| TASK REQUIREMENTS |
Reproduce the data word for word from its beginning through the line containing "Incorrect, green grass", including that line, and leave out the pictures.
---------------
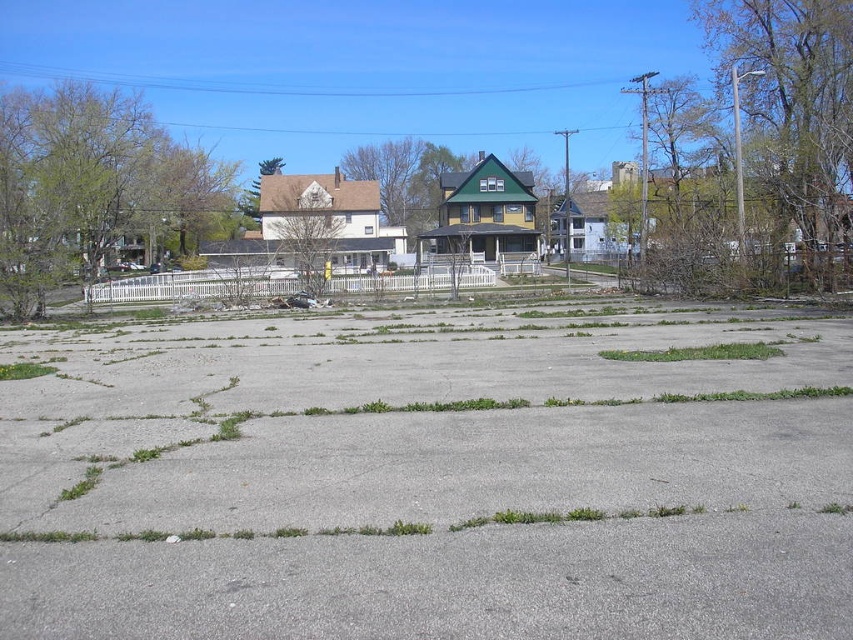
Can you confirm if gray concrete pavement at center is wider than green soft grass at lower left?

Yes, gray concrete pavement at center is wider than green soft grass at lower left.

From the picture: Does gray concrete pavement at center have a greater height compared to green soft grass at lower left?

Yes, gray concrete pavement at center is taller than green soft grass at lower left.

Find the location of a particular element. gray concrete pavement at center is located at coordinates (428, 476).

This screenshot has width=853, height=640. Describe the element at coordinates (428, 476) in the screenshot. I see `gray concrete pavement at center` at that location.

Between point (643, 410) and point (701, 355), which one is positioned behind?

The point (701, 355) is more distant.

Between point (461, 422) and point (646, 360), which one is positioned in front?

Point (461, 422) is in front.

Locate an element on the screen. gray concrete pavement at center is located at coordinates (428, 476).

Is green grass at center to the left of green soft grass at lower left from the viewer's perspective?

Incorrect, green grass at center is not on the left side of green soft grass at lower left.

Is point (694, 349) farther from viewer compared to point (15, 368)?

No, it is in front of (15, 368).

Where is `green grass at center`? green grass at center is located at coordinates [697, 353].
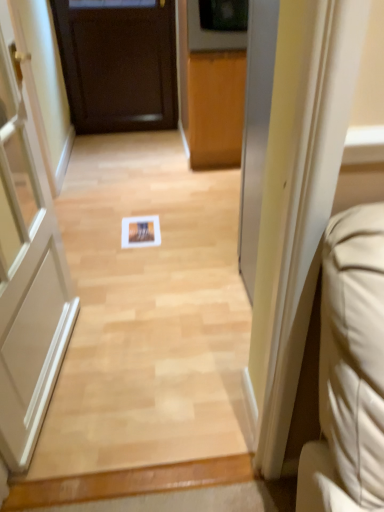
The width and height of the screenshot is (384, 512). I want to click on vacant space in front of dark wood door at center, the 1th door viewed from the back, so click(x=121, y=160).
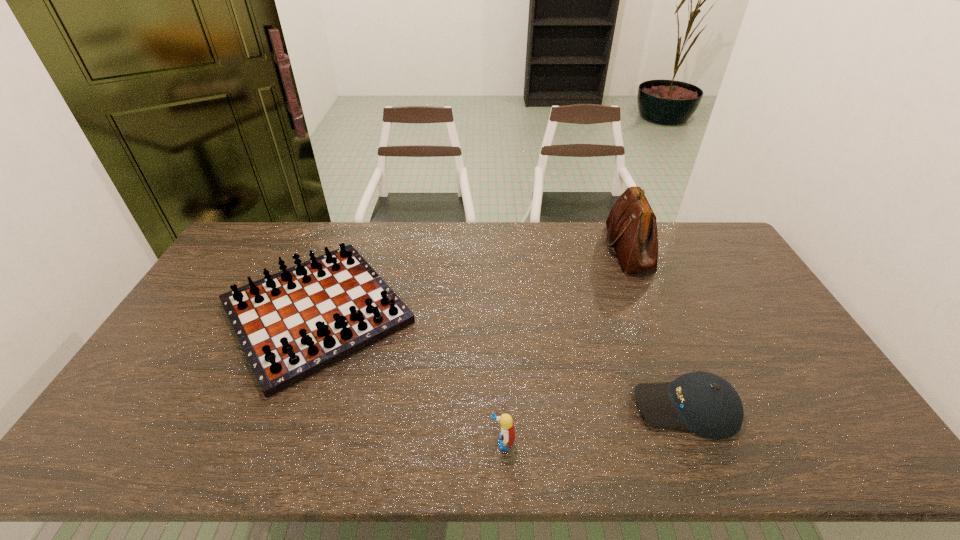
Where is `the tallest object`? The height and width of the screenshot is (540, 960). the tallest object is located at coordinates (631, 224).

Find the location of a particular element. This screenshot has height=540, width=960. chessboard is located at coordinates (292, 324).

This screenshot has width=960, height=540. What are the coordinates of `the third object from right to left` in the screenshot? It's located at (507, 436).

Locate an element on the screen. baseball cap is located at coordinates (706, 404).

Identify the location of vacant space located 0.280m on the right of the tallest object. This screenshot has width=960, height=540. (727, 248).

Find the location of a particular element. Image resolution: width=960 pixels, height=540 pixels. vacant space located on the right of the leftmost object is located at coordinates (536, 312).

Where is `vacant space located on the front-facing side of the Lego`? The image size is (960, 540). vacant space located on the front-facing side of the Lego is located at coordinates (359, 442).

I want to click on vacant space situated on the front-facing side of the Lego, so tap(457, 442).

Find the location of a particular element. This screenshot has height=540, width=960. vacant space located 0.180m on the front-facing side of the Lego is located at coordinates (414, 442).

Identify the location of free spot located on the front-facing side of the shortest object. (578, 407).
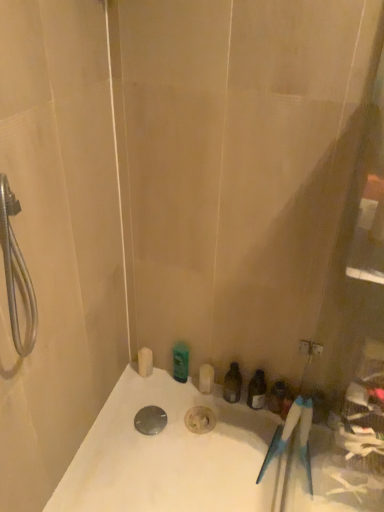
Describe the element at coordinates (277, 397) in the screenshot. I see `matte plastic toiletries at lower right, the fourth toiletry positioned from the left` at that location.

Measure the distance between translucent plastic bottle at center, acting as the 3th toiletry starting from the left, and camera.

translucent plastic bottle at center, acting as the 3th toiletry starting from the left, is 5.33 feet away from camera.

The image size is (384, 512). What do you see at coordinates (150, 420) in the screenshot?
I see `polished metallic drain at center` at bounding box center [150, 420].

I want to click on white glossy bathtub at lower center, so click(x=169, y=455).

The height and width of the screenshot is (512, 384). Describe the element at coordinates (180, 361) in the screenshot. I see `green matte bottle at upper center, arranged as the 3th toiletry when viewed from the right` at that location.

I want to click on matte plastic toiletries at lower right, which appears as the first toiletry when viewed from the right, so click(x=277, y=397).

Locate an element on the screen. Image resolution: width=384 pixels, height=512 pixels. toiletry below the translucent plastic bottle at center, which is the second toiletry in right-to-left order (from the image's perspective) is located at coordinates (277, 397).

Consider the image. Between translucent plastic bottle at center, which is the second toiletry in right-to-left order, and matte plastic toiletries at lower right, which appears as the first toiletry when viewed from the right, which one has smaller size?

matte plastic toiletries at lower right, which appears as the first toiletry when viewed from the right.

Based on the photo, from a real-world perspective, is translucent plastic bottle at center, acting as the 3th toiletry starting from the left, located beneath matte plastic toiletries at lower right, which appears as the first toiletry when viewed from the right?

No, from a real-world perspective, translucent plastic bottle at center, acting as the 3th toiletry starting from the left, is not below matte plastic toiletries at lower right, which appears as the first toiletry when viewed from the right.

Which is closer to the camera, (234, 385) or (279, 403)?

Point (234, 385) is farther from the camera than point (279, 403).

From the image's perspective, between green matte bottle at upper center, arranged as the 3th toiletry when viewed from the right, and matte plastic toiletries at lower right, which appears as the first toiletry when viewed from the right, who is located below?

matte plastic toiletries at lower right, which appears as the first toiletry when viewed from the right, appears lower in the image.

Is green matte bottle at upper center, the second toiletry in the left-to-right sequence, oriented towards matte plastic toiletries at lower right, which appears as the first toiletry when viewed from the right?

No.

Is green matte bottle at upper center, arranged as the 3th toiletry when viewed from the right, shorter than matte plastic toiletries at lower right, which appears as the first toiletry when viewed from the right?

No, green matte bottle at upper center, arranged as the 3th toiletry when viewed from the right, is not shorter than matte plastic toiletries at lower right, which appears as the first toiletry when viewed from the right.

You are a GUI agent. You are given a task and a screenshot of the screen. Output one action in this format:
    pyautogui.click(x=<x>, y=<y>)
    Task: Click on the 2nd toiletry behind the matte plastic toiletries at lower right, the fourth toiletry positioned from the left
    
    Given the screenshot: What is the action you would take?
    pyautogui.click(x=180, y=361)

What's the angular difference between polished metallic drain at center and green matte bottle at upper center, arranged as the 3th toiletry when viewed from the right,'s facing directions?

There is a 0.00285-degree angle between the facing directions of polished metallic drain at center and green matte bottle at upper center, arranged as the 3th toiletry when viewed from the right.

Between polished metallic drain at center and green matte bottle at upper center, the second toiletry in the left-to-right sequence, which one has larger size?

green matte bottle at upper center, the second toiletry in the left-to-right sequence.

Is polished metallic drain at center not within green matte bottle at upper center, the second toiletry in the left-to-right sequence?

Indeed, polished metallic drain at center is completely outside green matte bottle at upper center, the second toiletry in the left-to-right sequence.

Considering the relative positions of polished metallic drain at center and green matte bottle at upper center, arranged as the 3th toiletry when viewed from the right, in the image provided, is polished metallic drain at center to the left of green matte bottle at upper center, arranged as the 3th toiletry when viewed from the right, from the viewer's perspective?

Correct, you'll find polished metallic drain at center to the left of green matte bottle at upper center, arranged as the 3th toiletry when viewed from the right.

Consider the image. How far apart are matte plastic toiletries at lower right, the fourth toiletry positioned from the left, and translucent plastic bottle at center, acting as the 3th toiletry starting from the left?

They are 14.41 centimeters apart.

Is matte plastic toiletries at lower right, the fourth toiletry positioned from the left, oriented towards translucent plastic bottle at center, which is the second toiletry in right-to-left order?

No, matte plastic toiletries at lower right, the fourth toiletry positioned from the left, is not facing towards translucent plastic bottle at center, which is the second toiletry in right-to-left order.

From a real-world perspective, between matte plastic toiletries at lower right, the fourth toiletry positioned from the left, and translucent plastic bottle at center, acting as the 3th toiletry starting from the left, who is vertically higher?

From a 3D spatial view, translucent plastic bottle at center, acting as the 3th toiletry starting from the left, is above.

Between white matte soap dispenser at lower left, the 1th toiletry from the left, and matte plastic toiletries at lower right, which appears as the first toiletry when viewed from the right, which one has smaller size?

Smaller between the two is white matte soap dispenser at lower left, the 1th toiletry from the left.

Considering the sizes of objects white matte soap dispenser at lower left, the 1th toiletry from the left, and matte plastic toiletries at lower right, the fourth toiletry positioned from the left, in the image provided, who is thinner, white matte soap dispenser at lower left, the 1th toiletry from the left, or matte plastic toiletries at lower right, the fourth toiletry positioned from the left,?

Answer: Thinner between the two is white matte soap dispenser at lower left, the 1th toiletry from the left.

Is point (140, 353) farther from viewer compared to point (269, 396)?

Yes, point (140, 353) is behind point (269, 396).

Is polished metallic drain at center in front of or behind white matte soap dispenser at lower left, arranged as the 4th toiletry when viewed from the right, in the image?

polished metallic drain at center is in front of white matte soap dispenser at lower left, arranged as the 4th toiletry when viewed from the right.

Based on the photo, is polished metallic drain at center located outside white matte soap dispenser at lower left, arranged as the 4th toiletry when viewed from the right?

Yes, polished metallic drain at center is not within white matte soap dispenser at lower left, arranged as the 4th toiletry when viewed from the right.

Does polished metallic drain at center turn towards white matte soap dispenser at lower left, the 1th toiletry from the left?

No, polished metallic drain at center does not turn towards white matte soap dispenser at lower left, the 1th toiletry from the left.

Does white matte soap dispenser at lower left, the 1th toiletry from the left, come behind translucent plastic bottle at center, acting as the 3th toiletry starting from the left?

Yes, white matte soap dispenser at lower left, the 1th toiletry from the left, is behind translucent plastic bottle at center, acting as the 3th toiletry starting from the left.

Is white matte soap dispenser at lower left, the 1th toiletry from the left, with translucent plastic bottle at center, acting as the 3th toiletry starting from the left?

No.

Is white matte soap dispenser at lower left, the 1th toiletry from the left, smaller than translucent plastic bottle at center, acting as the 3th toiletry starting from the left?

Correct, white matte soap dispenser at lower left, the 1th toiletry from the left, occupies less space than translucent plastic bottle at center, acting as the 3th toiletry starting from the left.

Is white matte soap dispenser at lower left, arranged as the 4th toiletry when viewed from the right, outside of translucent plastic bottle at center, acting as the 3th toiletry starting from the left?

Yes, white matte soap dispenser at lower left, arranged as the 4th toiletry when viewed from the right, is outside of translucent plastic bottle at center, acting as the 3th toiletry starting from the left.

You are a GUI agent. You are given a task and a screenshot of the screen. Output one action in this format:
    pyautogui.click(x=<x>, y=<y>)
    Task: Click on the 1st toiletry counting from the left side of the matte plastic toiletries at lower right, which appears as the first toiletry when viewed from the right
    The image size is (384, 512).
    Given the screenshot: What is the action you would take?
    pyautogui.click(x=232, y=383)

This screenshot has height=512, width=384. What are the coordinates of `the 3rd toiletry located above the matte plastic toiletries at lower right, which appears as the first toiletry when viewed from the right (from a real-world perspective)` in the screenshot? It's located at (180, 361).

Which object lies nearer to the anchor point white glossy bathtub at lower center, polished metallic drain at center or translucent plastic bottle at center, which is the second toiletry in right-to-left order?

polished metallic drain at center is closer to white glossy bathtub at lower center.

Estimate the real-world distances between objects in this image. Which object is further from translucent plastic bottle at center, acting as the 3th toiletry starting from the left, polished metallic drain at center or matte plastic toiletries at lower right, which appears as the first toiletry when viewed from the right?

Based on the image, polished metallic drain at center appears to be further to translucent plastic bottle at center, acting as the 3th toiletry starting from the left.

From the image, which object appears to be farther from white matte soap dispenser at lower left, the 1th toiletry from the left, polished metallic drain at center or green matte bottle at upper center, arranged as the 3th toiletry when viewed from the right?

polished metallic drain at center.

When comparing their distances from translucent plastic bottle at center, which is the second toiletry in right-to-left order, does white glossy bathtub at lower center or green matte bottle at upper center, the second toiletry in the left-to-right sequence, seem further?

white glossy bathtub at lower center lies further to translucent plastic bottle at center, which is the second toiletry in right-to-left order, than the other object.

From the image, which object appears to be nearer to white matte soap dispenser at lower left, arranged as the 4th toiletry when viewed from the right, green matte bottle at upper center, arranged as the 3th toiletry when viewed from the right, or polished metallic drain at center?

green matte bottle at upper center, arranged as the 3th toiletry when viewed from the right, is positioned closer to the anchor white matte soap dispenser at lower left, arranged as the 4th toiletry when viewed from the right.

Considering their positions, is translucent plastic bottle at center, acting as the 3th toiletry starting from the left, positioned closer to white glossy bathtub at lower center than green matte bottle at upper center, arranged as the 3th toiletry when viewed from the right?

translucent plastic bottle at center, acting as the 3th toiletry starting from the left, is positioned closer to the anchor white glossy bathtub at lower center.

From the image, which object appears to be nearer to green matte bottle at upper center, arranged as the 3th toiletry when viewed from the right, polished metallic drain at center or matte plastic toiletries at lower right, which appears as the first toiletry when viewed from the right?

polished metallic drain at center is positioned closer to the anchor green matte bottle at upper center, arranged as the 3th toiletry when viewed from the right.

Looking at the image, which one is located closer to white glossy bathtub at lower center, matte plastic toiletries at lower right, the fourth toiletry positioned from the left, or polished metallic drain at center?

polished metallic drain at center lies closer to white glossy bathtub at lower center than the other object.

Identify the location of drain located between white matte soap dispenser at lower left, arranged as the 4th toiletry when viewed from the right, and matte plastic toiletries at lower right, the fourth toiletry positioned from the left, in the left-right direction. Image resolution: width=384 pixels, height=512 pixels. (150, 420).

Image resolution: width=384 pixels, height=512 pixels. Find the location of `toiletry situated between green matte bottle at upper center, arranged as the 3th toiletry when viewed from the right, and matte plastic toiletries at lower right, which appears as the first toiletry when viewed from the right, from left to right`. toiletry situated between green matte bottle at upper center, arranged as the 3th toiletry when viewed from the right, and matte plastic toiletries at lower right, which appears as the first toiletry when viewed from the right, from left to right is located at coordinates (232, 383).

Identify the location of drain located between white matte soap dispenser at lower left, arranged as the 4th toiletry when viewed from the right, and translucent plastic bottle at center, which is the second toiletry in right-to-left order, in the left-right direction. This screenshot has width=384, height=512. (150, 420).

You are a GUI agent. You are given a task and a screenshot of the screen. Output one action in this format:
    pyautogui.click(x=<x>, y=<y>)
    Task: Click on the drain between white glossy bathtub at lower center and green matte bottle at upper center, arranged as the 3th toiletry when viewed from the right, from front to back
    
    Given the screenshot: What is the action you would take?
    pyautogui.click(x=150, y=420)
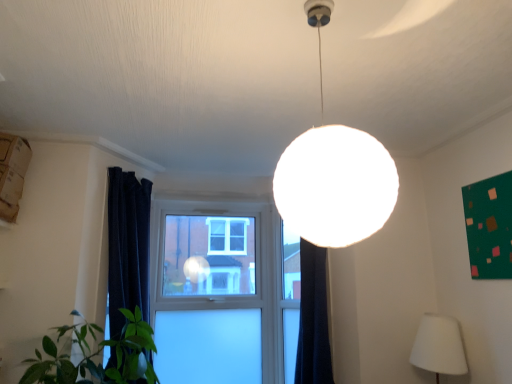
---------------
| YOUR RESPONSE |
Can you confirm if gray concrete pavement at center is wider than green soft grass at lower left?

Yes, gray concrete pavement at center is wider than green soft grass at lower left.

From the picture: Does gray concrete pavement at center have a greater height compared to green soft grass at lower left?

Yes, gray concrete pavement at center is taller than green soft grass at lower left.

Find the location of a particular element. gray concrete pavement at center is located at coordinates (428, 476).

This screenshot has width=853, height=640. Describe the element at coordinates (428, 476) in the screenshot. I see `gray concrete pavement at center` at that location.

Between point (643, 410) and point (701, 355), which one is positioned behind?

The point (701, 355) is more distant.

Between point (461, 422) and point (646, 360), which one is positioned in front?

Point (461, 422) is in front.

Locate an element on the screen. gray concrete pavement at center is located at coordinates (428, 476).

Is green grass at center to the left of green soft grass at lower left from the viewer's perspective?

Incorrect, green grass at center is not on the left side of green soft grass at lower left.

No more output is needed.